## Problem statement
Exactly those lines that run from the one containing "black gift: 3 -> 1" through the last line of the entries below should be printed, and no others.

## Exercise inputs

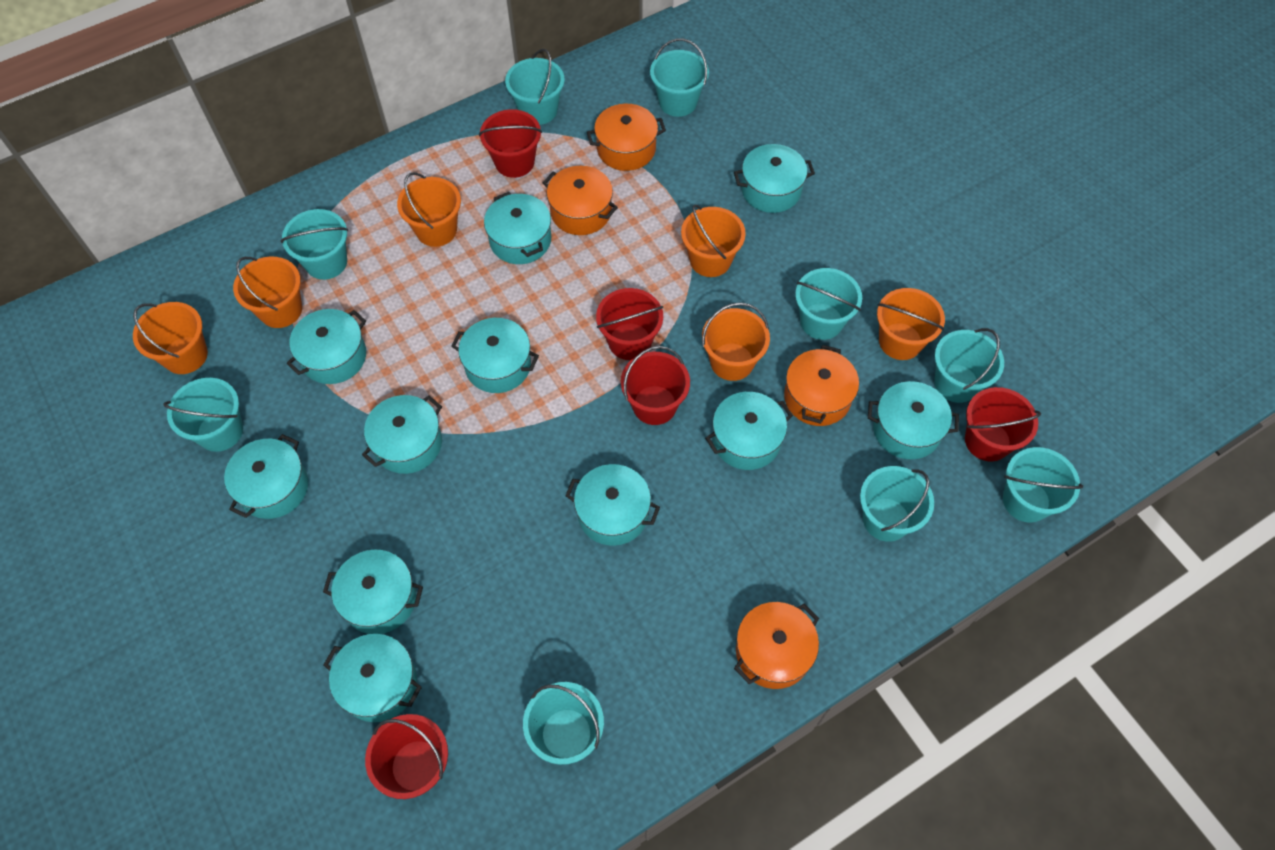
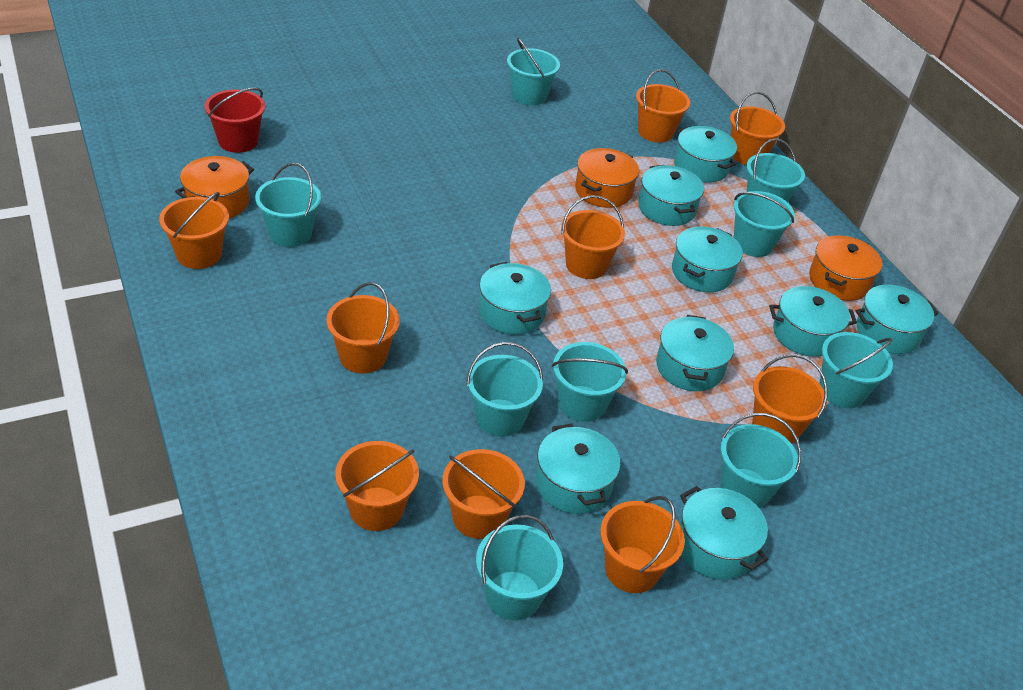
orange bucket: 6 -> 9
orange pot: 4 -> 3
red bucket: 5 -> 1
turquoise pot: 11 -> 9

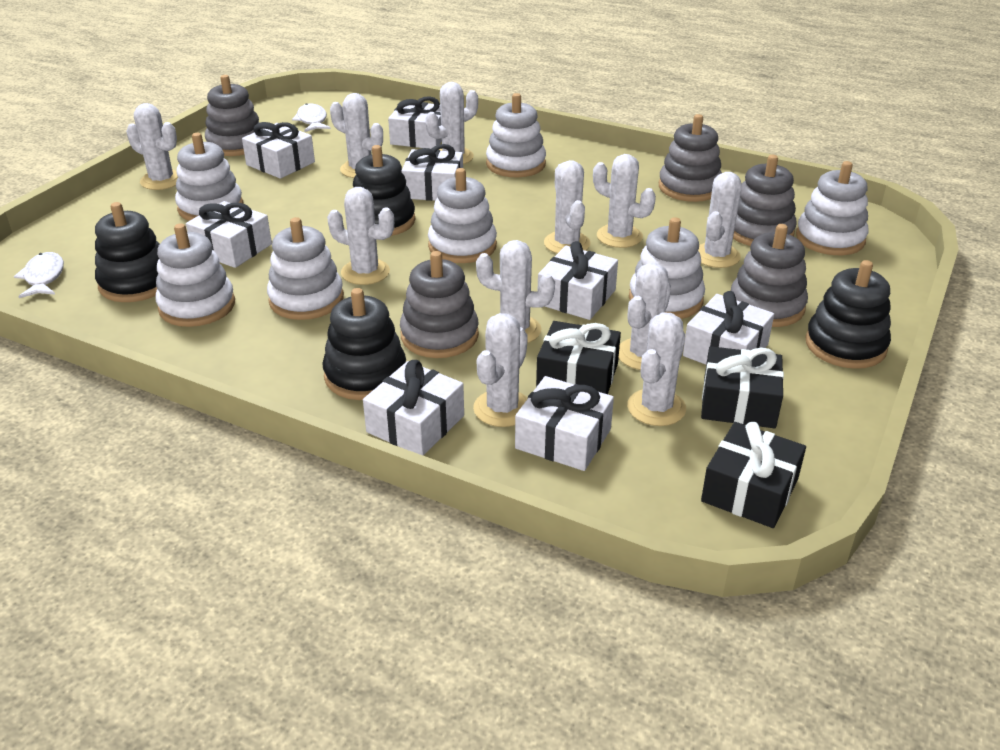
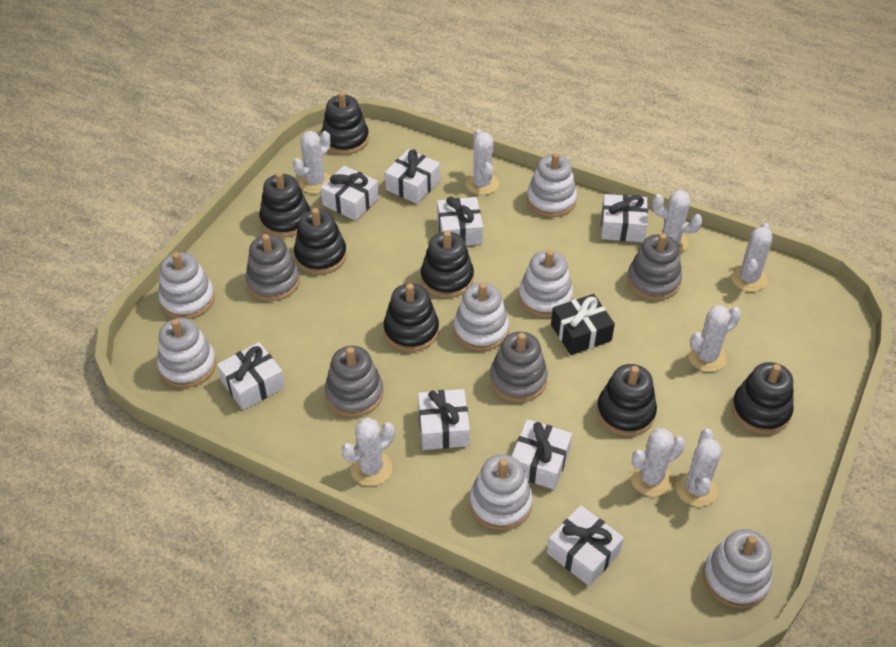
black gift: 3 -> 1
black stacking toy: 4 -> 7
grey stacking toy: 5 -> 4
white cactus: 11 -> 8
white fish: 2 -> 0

## Reply
black gift: 3 -> 1
black stacking toy: 4 -> 7
grey stacking toy: 5 -> 4
white cactus: 11 -> 8
white fish: 2 -> 0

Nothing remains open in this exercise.